— Instructions to follow —
Extract the line that contains "type=moved; before=ebony lock;" and every line after it through the end of the records below, exactly as written, leaving out any pictures.

Collected data

++++++++

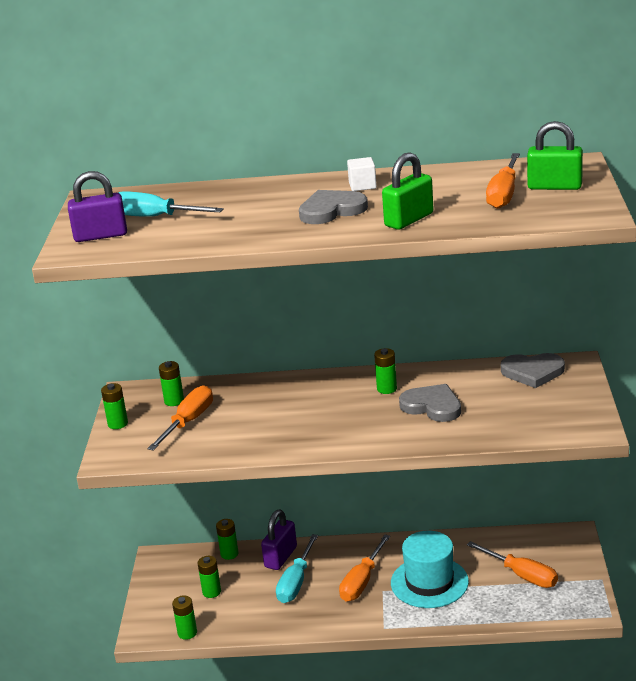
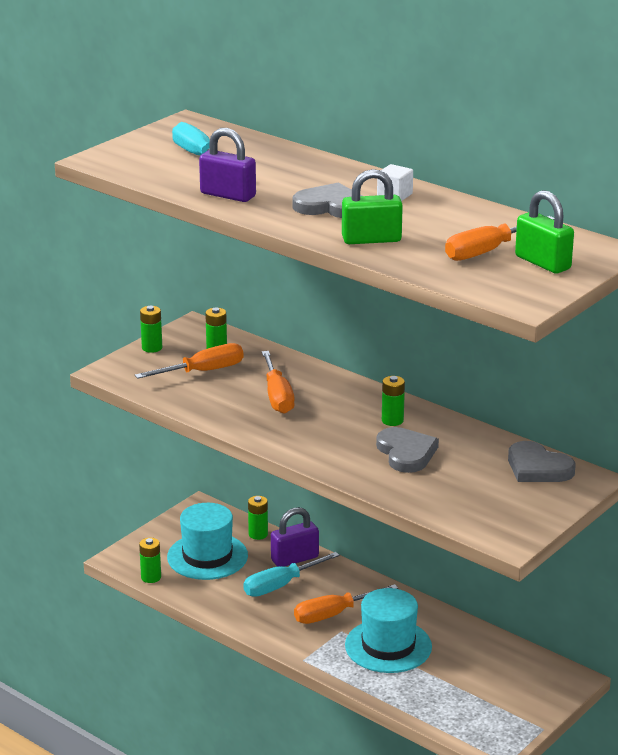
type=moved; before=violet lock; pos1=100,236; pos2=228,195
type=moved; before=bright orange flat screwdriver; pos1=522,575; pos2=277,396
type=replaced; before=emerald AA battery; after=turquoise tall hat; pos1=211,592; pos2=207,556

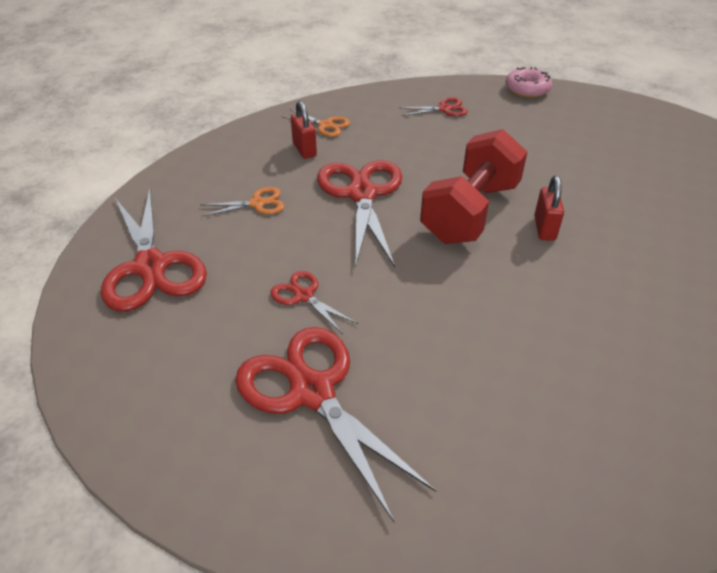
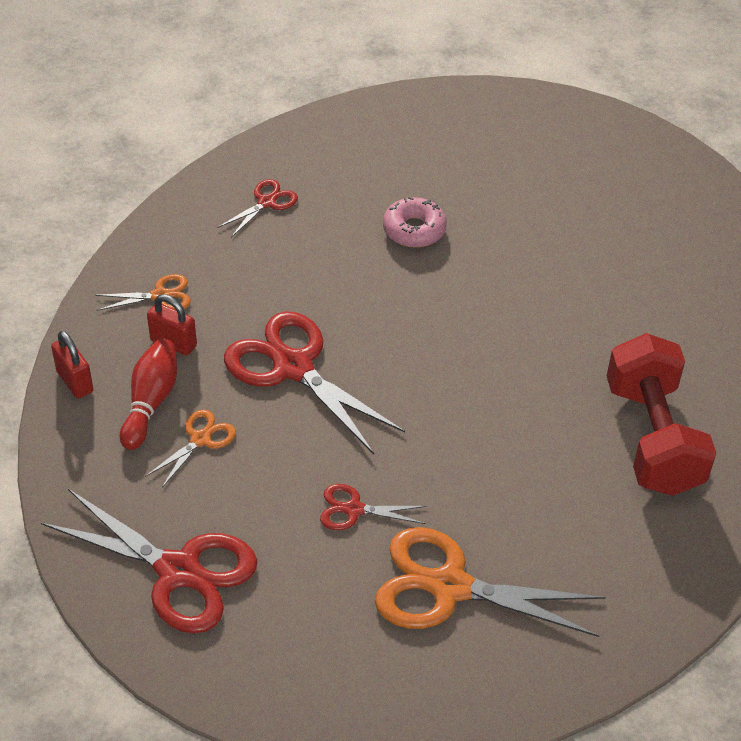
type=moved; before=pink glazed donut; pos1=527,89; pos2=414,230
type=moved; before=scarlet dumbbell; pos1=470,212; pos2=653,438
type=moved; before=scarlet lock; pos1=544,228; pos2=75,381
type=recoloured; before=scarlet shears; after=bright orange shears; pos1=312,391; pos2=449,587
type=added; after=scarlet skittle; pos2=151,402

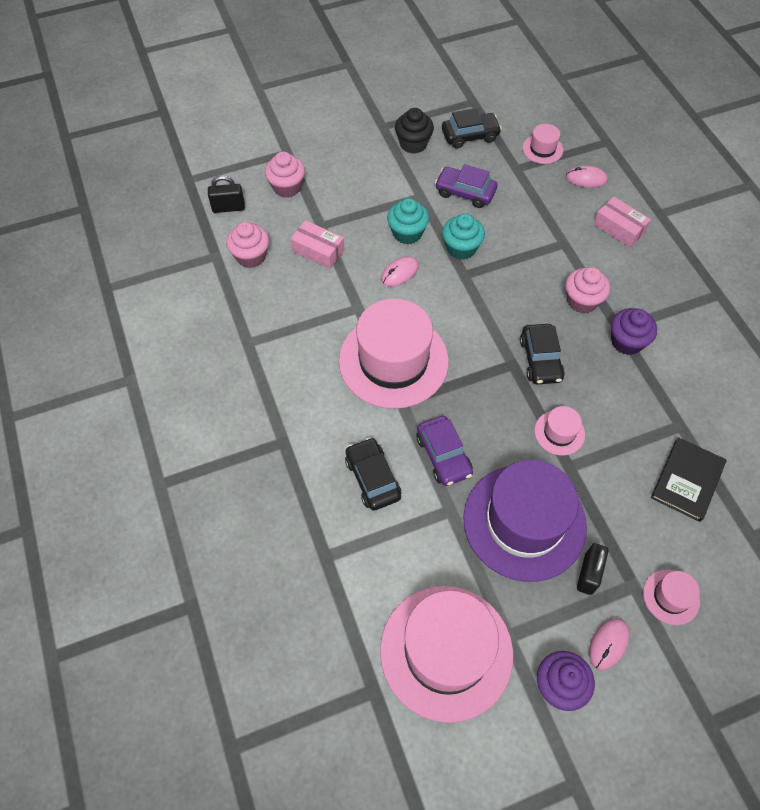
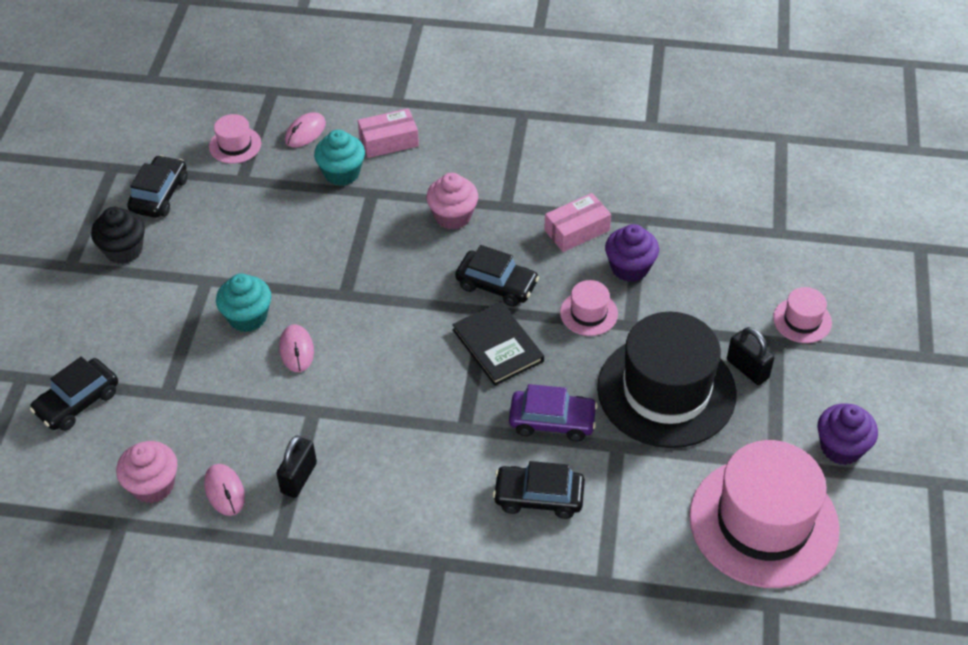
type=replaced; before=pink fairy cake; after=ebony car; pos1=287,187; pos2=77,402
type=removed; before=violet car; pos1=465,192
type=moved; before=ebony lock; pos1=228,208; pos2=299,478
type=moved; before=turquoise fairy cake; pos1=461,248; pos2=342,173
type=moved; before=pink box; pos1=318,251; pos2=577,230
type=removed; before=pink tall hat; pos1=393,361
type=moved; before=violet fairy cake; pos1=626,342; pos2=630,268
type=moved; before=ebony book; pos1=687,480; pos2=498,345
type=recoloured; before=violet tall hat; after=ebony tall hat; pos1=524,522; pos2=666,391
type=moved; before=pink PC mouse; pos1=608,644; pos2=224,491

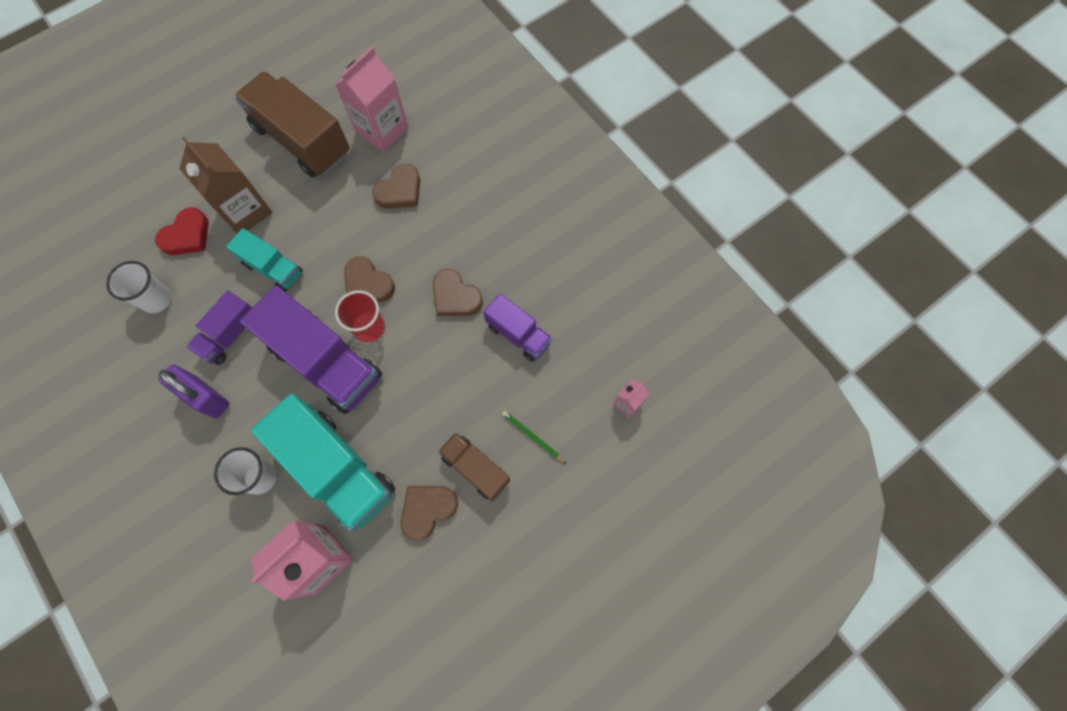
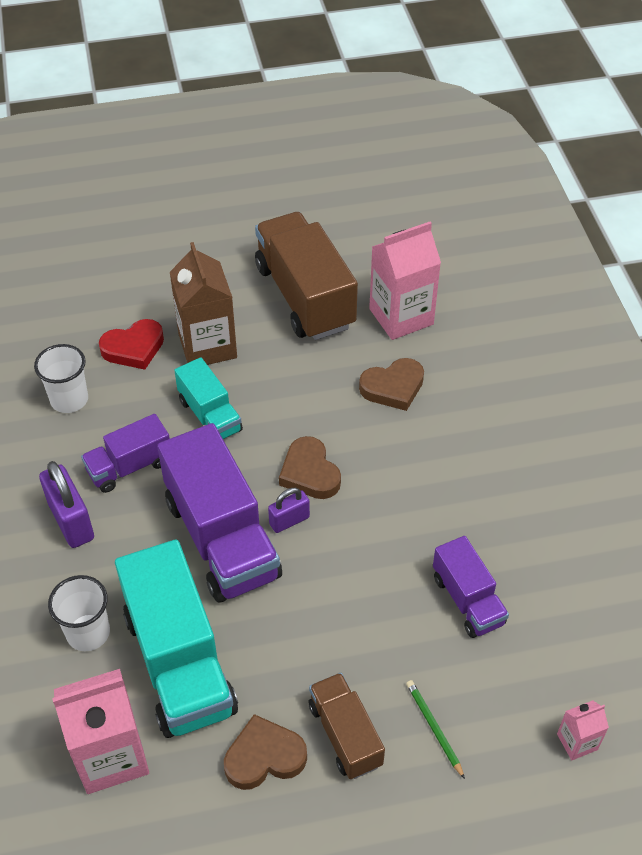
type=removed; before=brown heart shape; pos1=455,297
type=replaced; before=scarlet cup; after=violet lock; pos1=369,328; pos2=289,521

++++++++

— Result for this exercise —
type=moved; before=ebony lock; pos1=228,208; pos2=299,478
type=moved; before=turquoise fairy cake; pos1=461,248; pos2=342,173
type=moved; before=pink box; pos1=318,251; pos2=577,230
type=removed; before=pink tall hat; pos1=393,361
type=moved; before=violet fairy cake; pos1=626,342; pos2=630,268
type=moved; before=ebony book; pos1=687,480; pos2=498,345
type=recoloured; before=violet tall hat; after=ebony tall hat; pos1=524,522; pos2=666,391
type=moved; before=pink PC mouse; pos1=608,644; pos2=224,491

type=removed; before=brown heart shape; pos1=455,297
type=replaced; before=scarlet cup; after=violet lock; pos1=369,328; pos2=289,521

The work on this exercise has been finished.